Task description:
Reproduce the data that follows character for character, but omit its pictures.

Given information:

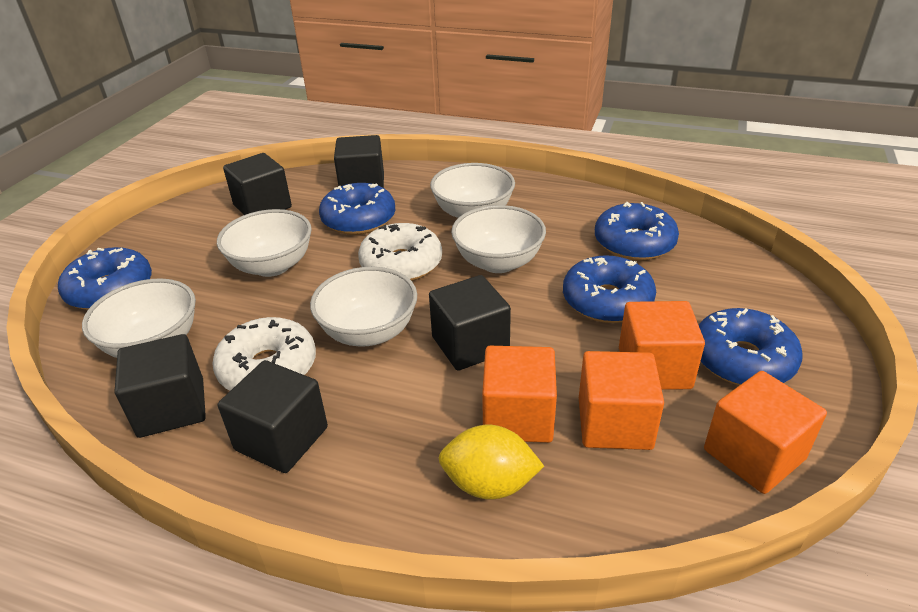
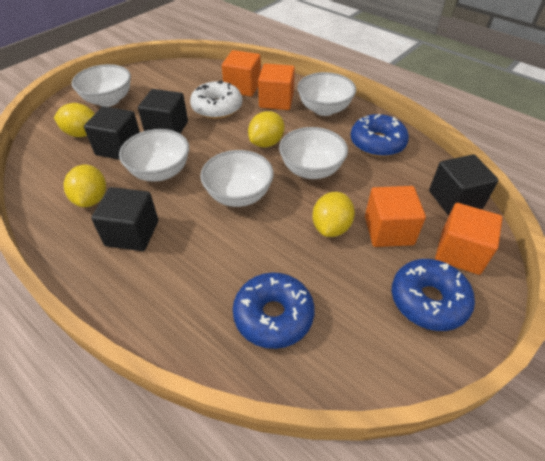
black cube: 5 -> 4
blue donut: 5 -> 3
white donut: 2 -> 1
yellow lemon: 1 -> 4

Task answer:
black cube: 5 -> 4
blue donut: 5 -> 3
white donut: 2 -> 1
yellow lemon: 1 -> 4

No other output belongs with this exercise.